→ **RECORDS FOR THE TASK**:
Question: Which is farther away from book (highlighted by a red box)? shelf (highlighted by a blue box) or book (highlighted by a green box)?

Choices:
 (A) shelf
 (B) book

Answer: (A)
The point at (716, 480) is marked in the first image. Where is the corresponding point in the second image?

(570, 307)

...

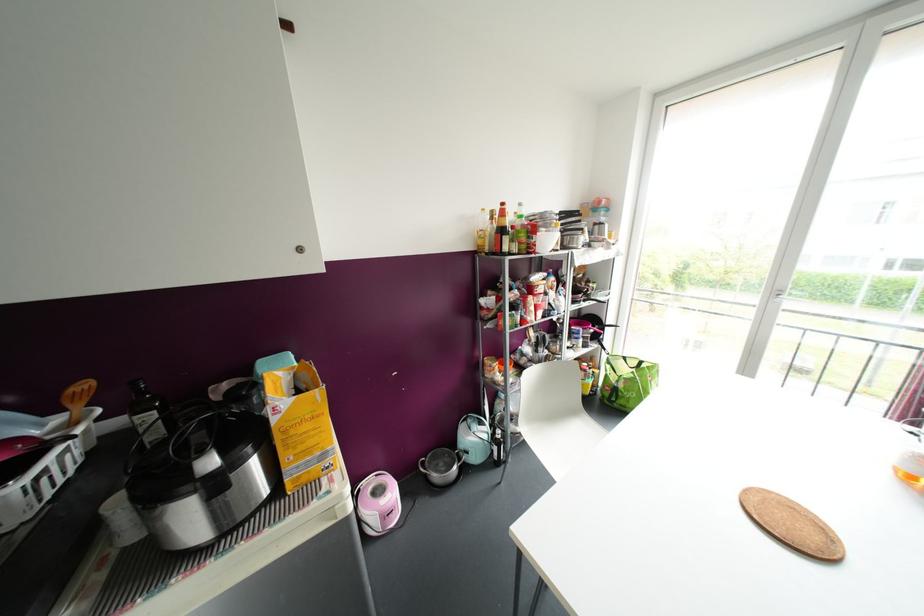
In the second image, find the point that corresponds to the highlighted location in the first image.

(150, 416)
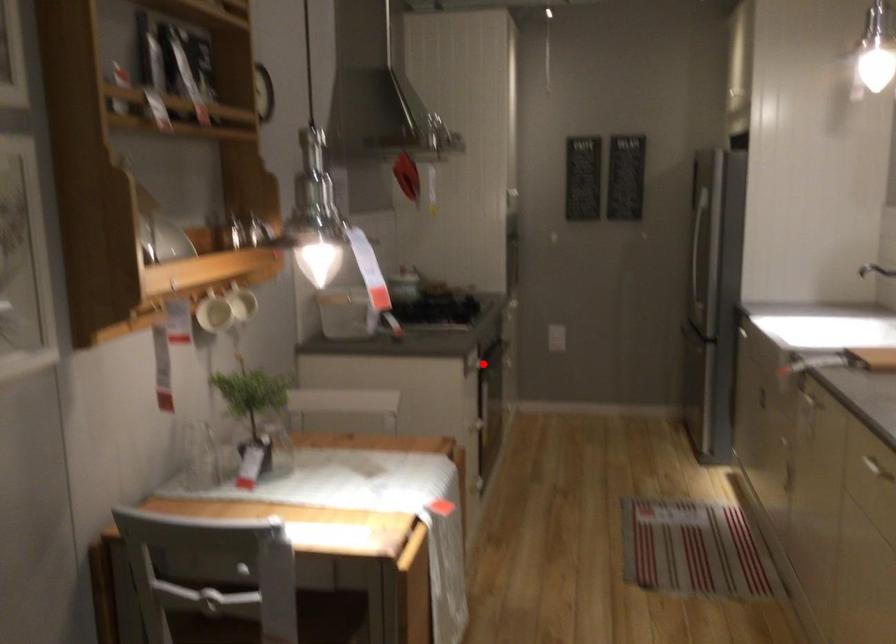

* * *

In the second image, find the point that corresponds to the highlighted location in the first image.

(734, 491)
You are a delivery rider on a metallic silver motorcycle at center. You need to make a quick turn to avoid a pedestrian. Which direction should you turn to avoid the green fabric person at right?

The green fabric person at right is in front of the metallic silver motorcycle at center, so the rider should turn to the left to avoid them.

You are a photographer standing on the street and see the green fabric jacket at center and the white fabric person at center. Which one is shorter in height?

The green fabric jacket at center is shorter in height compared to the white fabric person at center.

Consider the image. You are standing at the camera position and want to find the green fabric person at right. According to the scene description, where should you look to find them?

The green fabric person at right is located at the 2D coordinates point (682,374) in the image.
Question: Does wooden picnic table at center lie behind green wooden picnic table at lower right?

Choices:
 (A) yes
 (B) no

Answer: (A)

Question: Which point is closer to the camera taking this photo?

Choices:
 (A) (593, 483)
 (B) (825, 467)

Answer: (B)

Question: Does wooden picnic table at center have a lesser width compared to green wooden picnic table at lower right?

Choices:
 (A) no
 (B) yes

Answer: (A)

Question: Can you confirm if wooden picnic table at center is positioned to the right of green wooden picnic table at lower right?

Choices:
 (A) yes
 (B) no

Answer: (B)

→ **WHAT YOU NEED TO DO**:
Copy out the records again word for word, starting at the line that contains "Question: Which is" and ending at the line that contains "The point at".

→ **COMPLETED TASK**:
Question: Which is farther away from book (highlighted by a red box)? shelf (highlighted by a blue box) or book (highlighted by a green box)?

Choices:
 (A) shelf
 (B) book

Answer: (A)
The point at (716, 480) is marked in the first image. Where is the corresponding point in the second image?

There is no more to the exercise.